▶ _YOUR ASSIGNMENT_
An exact copy of all records is expected, minus the images.

(Scene image comparisons)
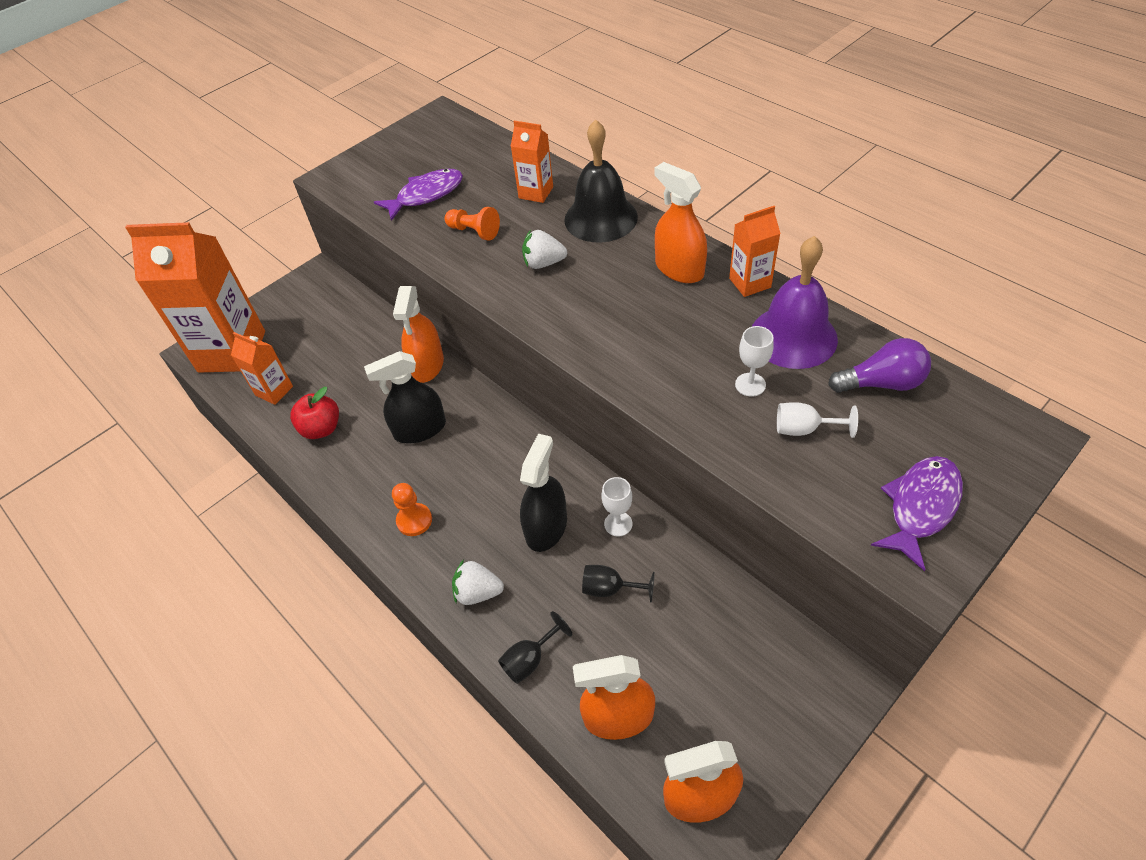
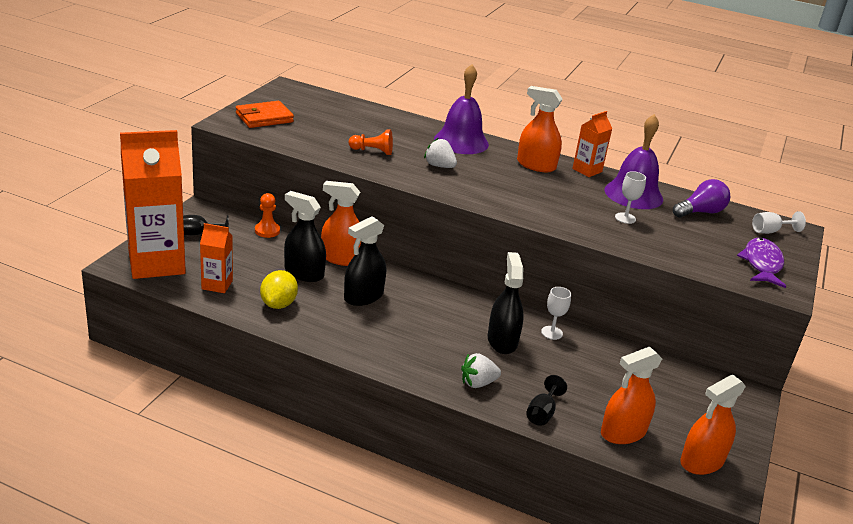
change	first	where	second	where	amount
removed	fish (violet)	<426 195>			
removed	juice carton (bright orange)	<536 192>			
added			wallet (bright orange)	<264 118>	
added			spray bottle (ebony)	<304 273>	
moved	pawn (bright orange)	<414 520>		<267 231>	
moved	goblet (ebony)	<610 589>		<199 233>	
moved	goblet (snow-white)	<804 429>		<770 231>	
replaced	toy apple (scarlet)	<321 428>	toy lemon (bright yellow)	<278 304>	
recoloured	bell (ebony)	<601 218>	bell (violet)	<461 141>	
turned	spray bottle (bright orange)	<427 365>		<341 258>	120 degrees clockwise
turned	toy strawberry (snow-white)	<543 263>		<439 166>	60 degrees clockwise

▶ _FINAL ANSWER_
change	first	where	second	where	amount
removed	fish (violet)	<426 195>			
removed	juice carton (bright orange)	<536 192>			
added			wallet (bright orange)	<264 118>	
added			spray bottle (ebony)	<304 273>	
moved	pawn (bright orange)	<414 520>		<267 231>	
moved	goblet (ebony)	<610 589>		<199 233>	
moved	goblet (snow-white)	<804 429>		<770 231>	
replaced	toy apple (scarlet)	<321 428>	toy lemon (bright yellow)	<278 304>	
recoloured	bell (ebony)	<601 218>	bell (violet)	<461 141>	
turned	spray bottle (bright orange)	<427 365>		<341 258>	120 degrees clockwise
turned	toy strawberry (snow-white)	<543 263>		<439 166>	60 degrees clockwise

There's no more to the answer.